WHAT IS REQUIRED
Would you copy every line of the listing below that includes the word "diode"?

PROVIDED MATERIAL
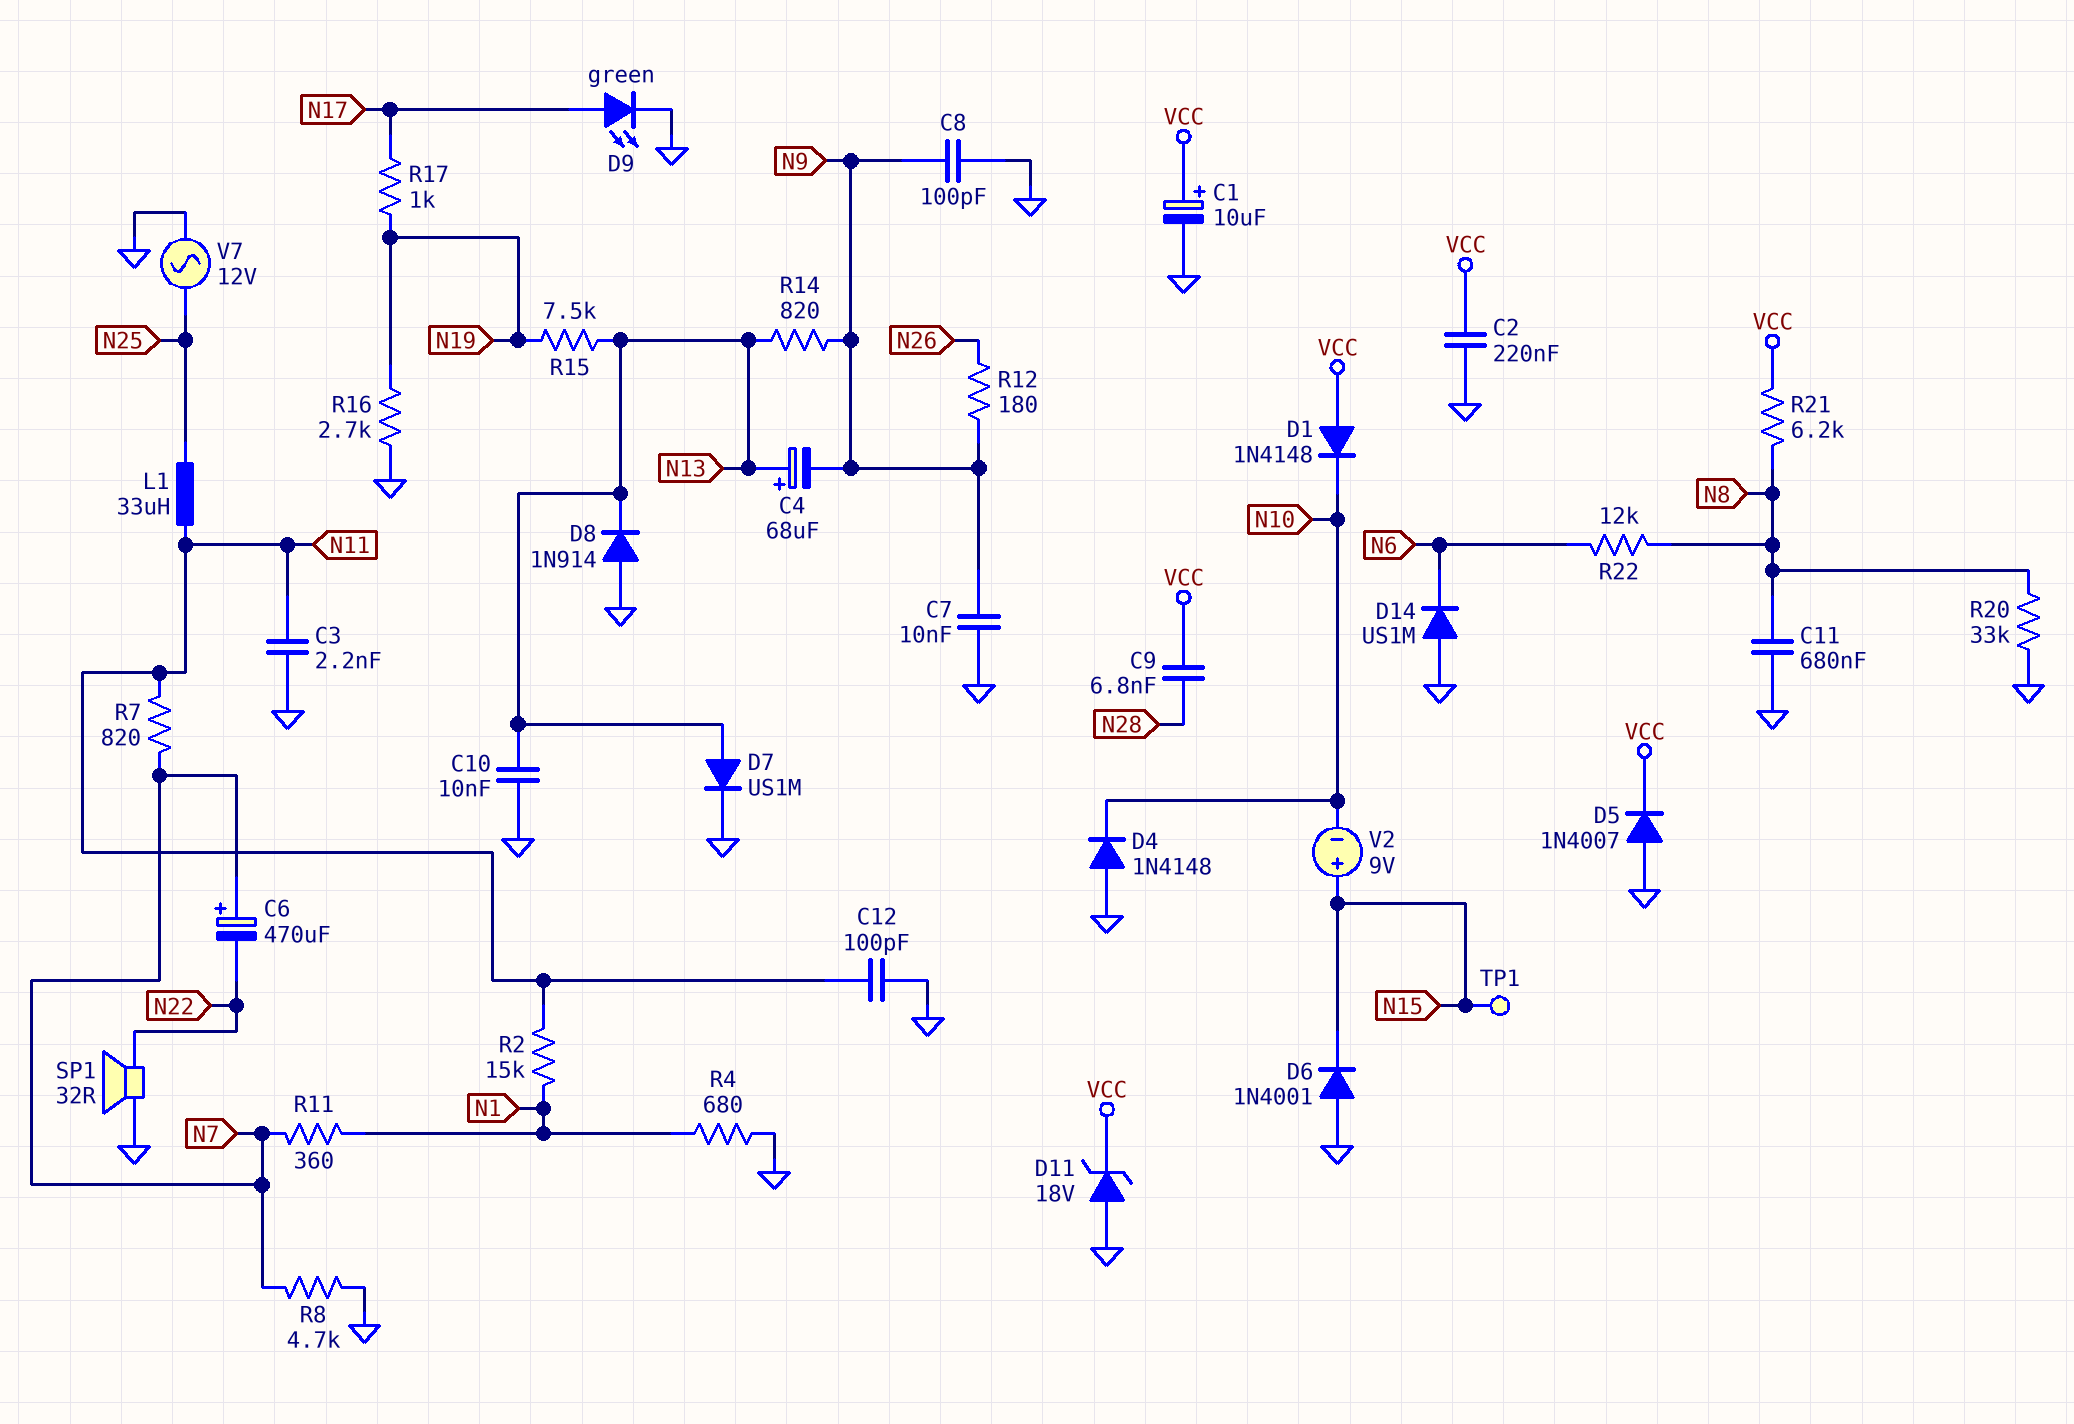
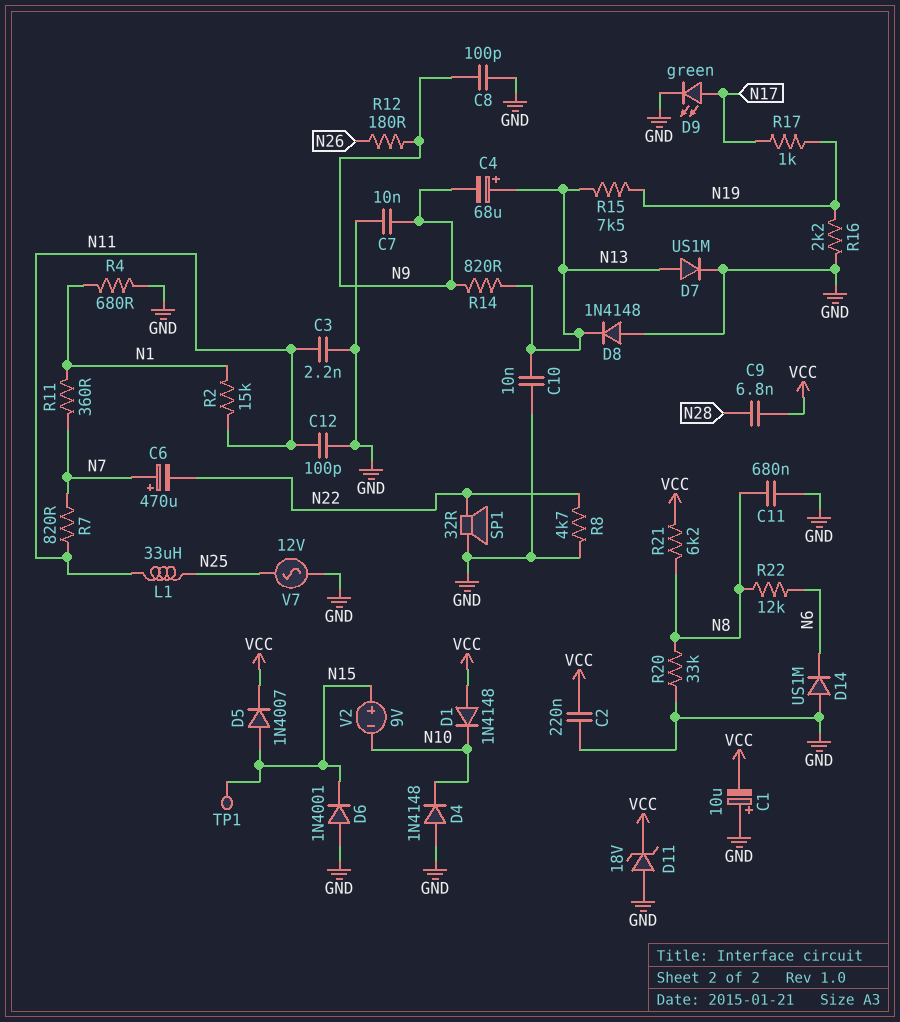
C1: 10uF (plus VCC, minus GND) -> 10uF (plus GND, minus VCC)
D5: diode 1N4007 (A GND, K VCC) -> diode 1N4007 (A N15, K VCC)
D8: diode 1N914 (A GND, K N13) -> diode 1N4148 (A GND, K N13)
R8: 4.7k (GND, N7) -> 4.7k (GND, N22)
R16: 2.7k (GND, N19) -> 2.2k (GND, N19)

WRITTEN SOLUTION
D5: diode 1N4007 (A GND, K VCC) -> diode 1N4007 (A N15, K VCC)
D8: diode 1N914 (A GND, K N13) -> diode 1N4148 (A GND, K N13)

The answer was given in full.